• What this task involves: Copy the rows from the line containing "Find the location" down to the end of the rows, substituting "dark glossy tablet" for every "black glossy tablet" and changing nothing else. Leave the pictures out of your answer.

(Saved entries)
···

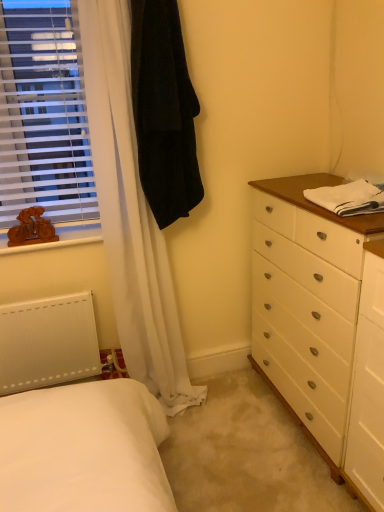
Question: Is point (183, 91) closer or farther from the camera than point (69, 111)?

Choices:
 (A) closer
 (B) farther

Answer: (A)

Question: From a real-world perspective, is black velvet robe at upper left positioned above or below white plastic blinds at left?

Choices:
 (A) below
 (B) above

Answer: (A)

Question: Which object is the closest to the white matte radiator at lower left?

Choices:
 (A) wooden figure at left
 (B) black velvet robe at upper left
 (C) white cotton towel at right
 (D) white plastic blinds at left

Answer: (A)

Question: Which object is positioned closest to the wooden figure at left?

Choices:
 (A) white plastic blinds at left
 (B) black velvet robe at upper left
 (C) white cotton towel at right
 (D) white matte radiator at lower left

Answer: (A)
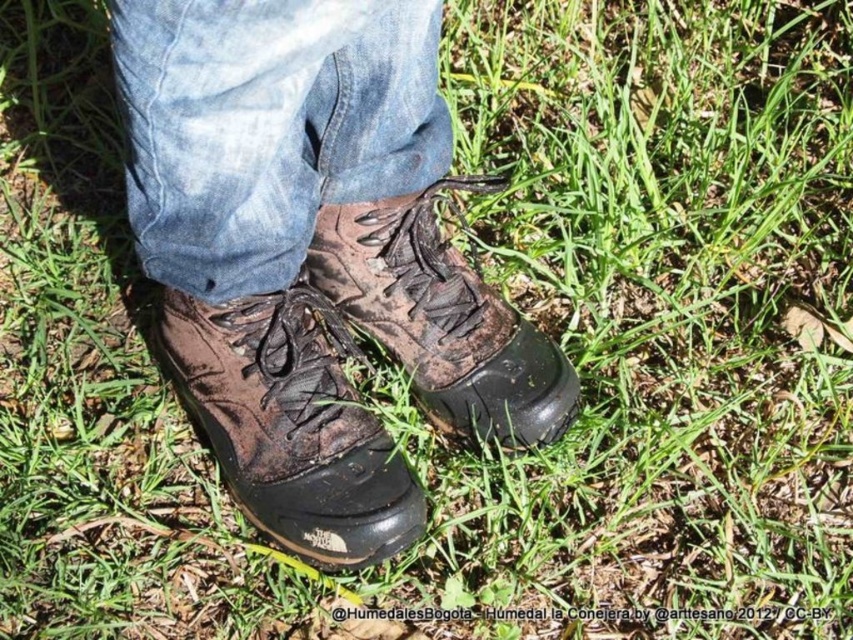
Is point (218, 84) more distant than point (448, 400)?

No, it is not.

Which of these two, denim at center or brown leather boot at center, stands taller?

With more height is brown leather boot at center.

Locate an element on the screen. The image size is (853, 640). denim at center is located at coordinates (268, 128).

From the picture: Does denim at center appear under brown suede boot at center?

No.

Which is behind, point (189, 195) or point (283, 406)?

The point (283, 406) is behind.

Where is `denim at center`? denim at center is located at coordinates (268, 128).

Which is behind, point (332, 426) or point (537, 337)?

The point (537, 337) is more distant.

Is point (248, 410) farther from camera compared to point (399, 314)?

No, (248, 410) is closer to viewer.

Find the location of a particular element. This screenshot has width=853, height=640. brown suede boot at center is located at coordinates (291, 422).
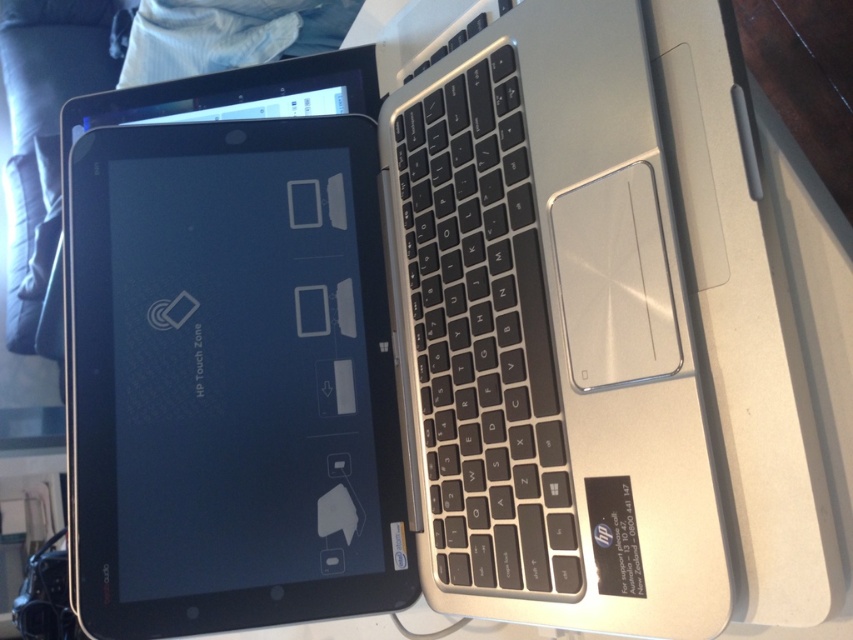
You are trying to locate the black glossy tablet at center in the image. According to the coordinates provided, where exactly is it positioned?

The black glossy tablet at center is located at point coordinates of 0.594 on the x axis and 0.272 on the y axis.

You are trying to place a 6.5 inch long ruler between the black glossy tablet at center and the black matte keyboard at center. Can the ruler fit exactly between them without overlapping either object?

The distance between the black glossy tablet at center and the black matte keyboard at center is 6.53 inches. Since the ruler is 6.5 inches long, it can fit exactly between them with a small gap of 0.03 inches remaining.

···

• Exercise answer:
Find the location of a particular element. This screenshot has width=853, height=640. brown suede boot at center is located at coordinates (291, 422).
You are trying to locate the dark glossy tablet at center in the image. According to the coordinates provided, where exactly is it positioned?

The dark glossy tablet at center is located at point coordinates of 0.594 on the x axis and 0.272 on the y axis.

You are trying to place a 6.5 inch long ruler between the dark glossy tablet at center and the black matte keyboard at center. Can the ruler fit exactly between them without overlapping either object?

The distance between the dark glossy tablet at center and the black matte keyboard at center is 6.53 inches. Since the ruler is 6.5 inches long, it can fit exactly between them with a small gap of 0.03 inches remaining.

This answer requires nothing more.